**WORK TO COMPLETE:** Leaving out all images, write out the records that follow exactly.

**RECORDED DATA:**
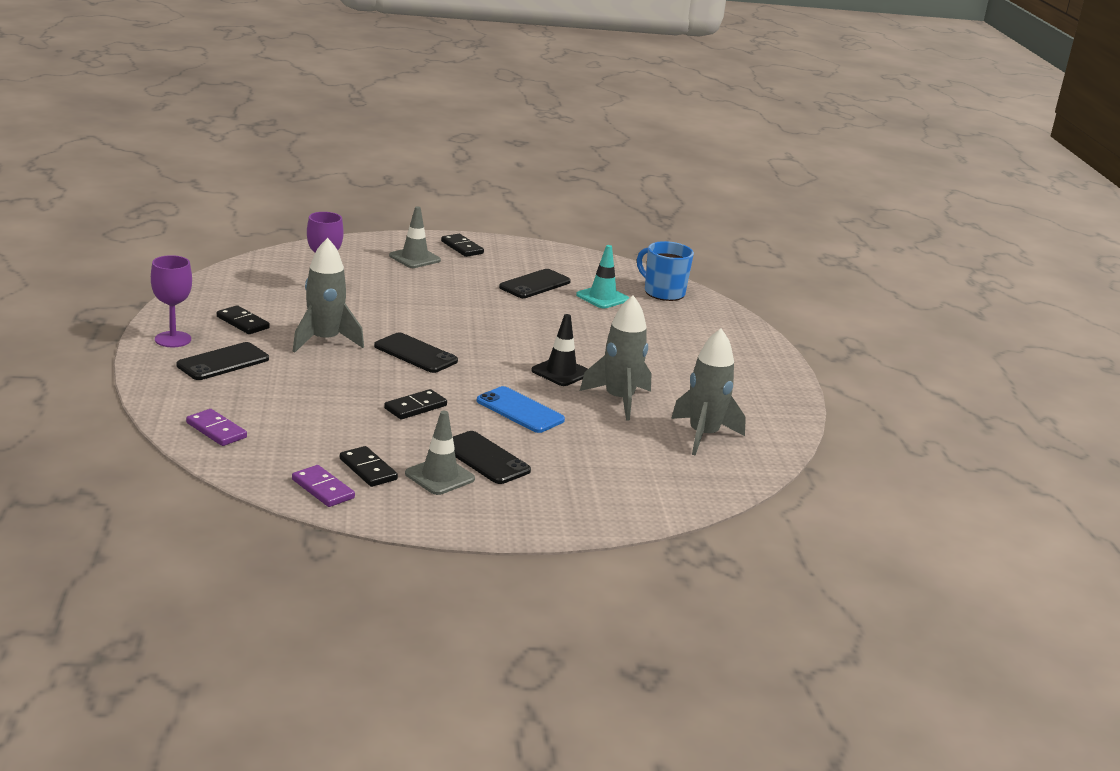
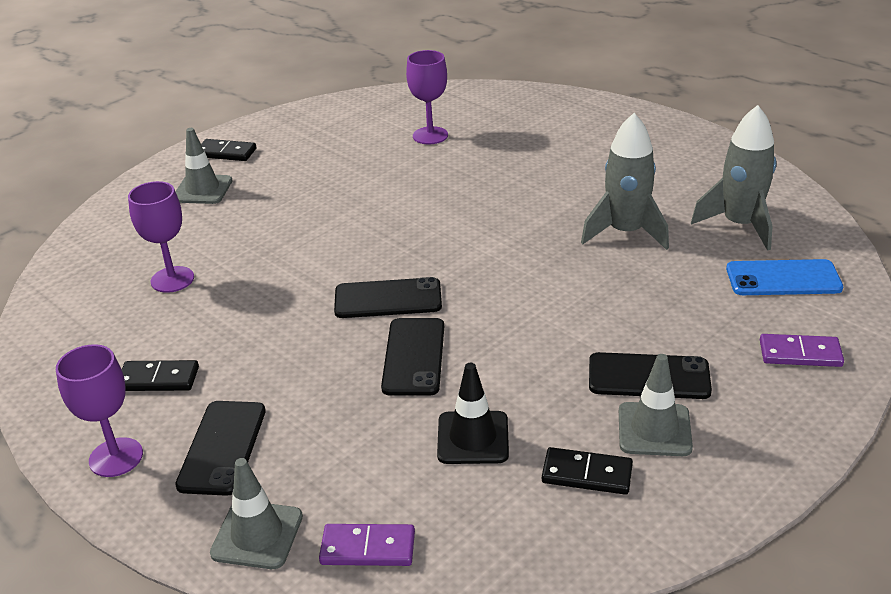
camera: 35 degrees left, 10 degrees up
purple domino [292,465,355,507] -> purple domino moved to [760,334,844,367]
grey rocket [293,238,364,352] -> none
black domino [384,389,447,419] -> none
blue phone [477,386,565,433] -> blue phone moved to [726,259,843,295]
black phone [499,269,571,298] -> black phone moved to [381,318,444,396]
black traffic cone [531,314,588,386] -> black traffic cone moved to [437,363,509,464]
turquoise traffic cone [576,245,629,309] -> purple goblet [406,50,448,145]
blue mug [637,241,694,301] -> none
none -> grey traffic cone [210,458,303,569]

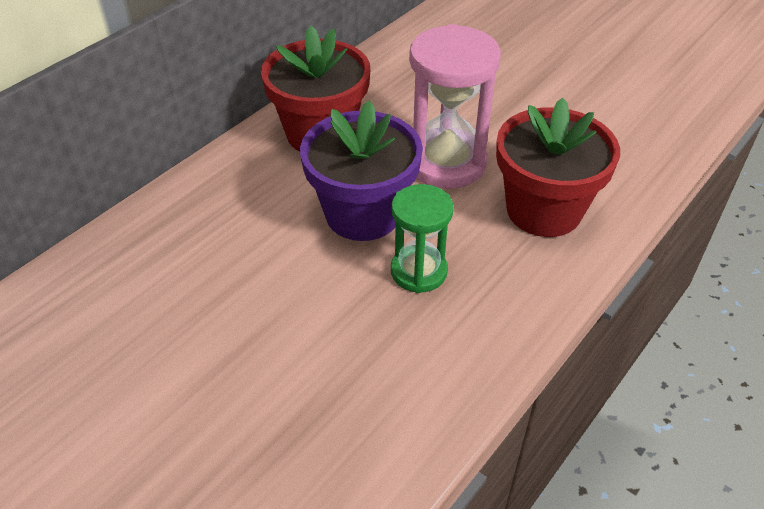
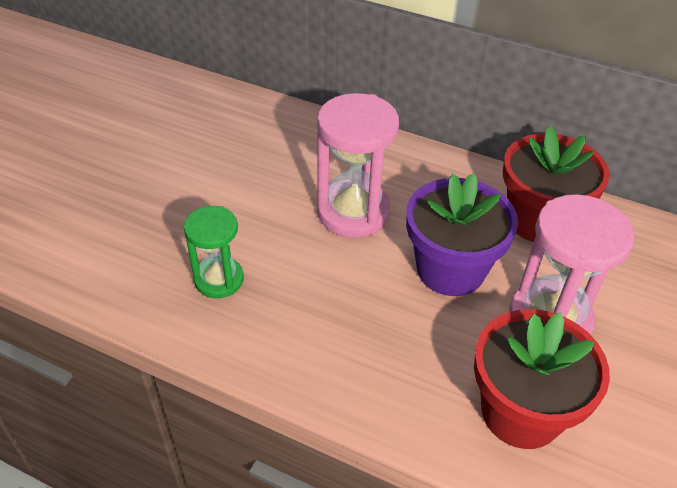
camera: 75 degrees right, 0 degrees up
green hourglass [391,184,454,293] -> green hourglass moved to [184,206,244,298]
none -> pink hourglass [317,93,399,238]

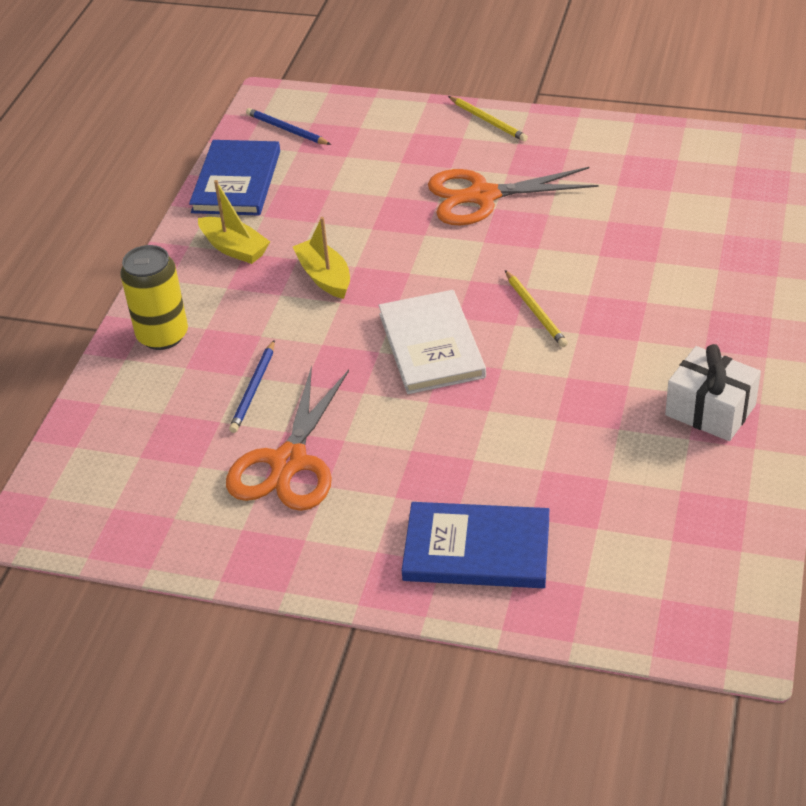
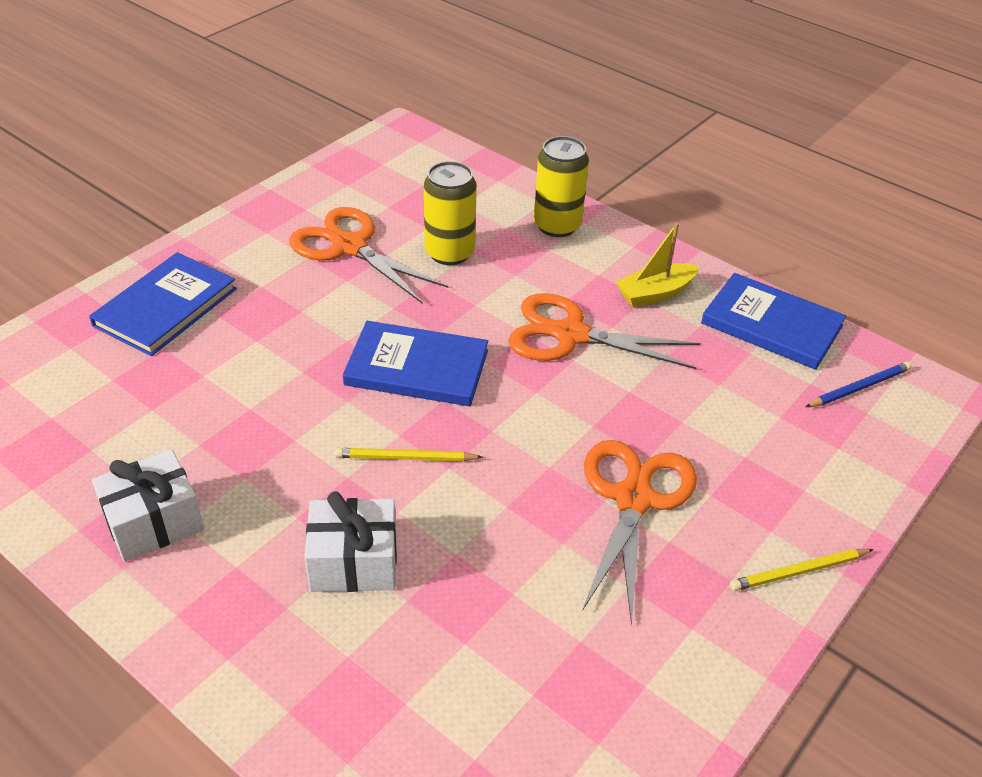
camera: 110 degrees right, 0 degrees up
blue pencil [229,340,275,433] -> yellow can [424,161,477,265]
yellow boat [293,217,350,299] -> orange scissors [508,293,701,369]
white book [379,290,486,394] -> blue book [343,321,488,406]
none -> white gift [305,492,397,592]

**EXERCISE OUTPUT:**
camera: 35 degrees left, 10 degrees up
purple domino [292,465,355,507] -> purple domino moved to [760,334,844,367]
grey rocket [293,238,364,352] -> none
black domino [384,389,447,419] -> none
blue phone [477,386,565,433] -> blue phone moved to [726,259,843,295]
black phone [499,269,571,298] -> black phone moved to [381,318,444,396]
black traffic cone [531,314,588,386] -> black traffic cone moved to [437,363,509,464]
turquoise traffic cone [576,245,629,309] -> purple goblet [406,50,448,145]
blue mug [637,241,694,301] -> none
none -> grey traffic cone [210,458,303,569]

camera: 75 degrees right, 0 degrees up
green hourglass [391,184,454,293] -> green hourglass moved to [184,206,244,298]
none -> pink hourglass [317,93,399,238]

camera: 110 degrees right, 0 degrees up
blue pencil [229,340,275,433] -> yellow can [424,161,477,265]
yellow boat [293,217,350,299] -> orange scissors [508,293,701,369]
white book [379,290,486,394] -> blue book [343,321,488,406]
none -> white gift [305,492,397,592]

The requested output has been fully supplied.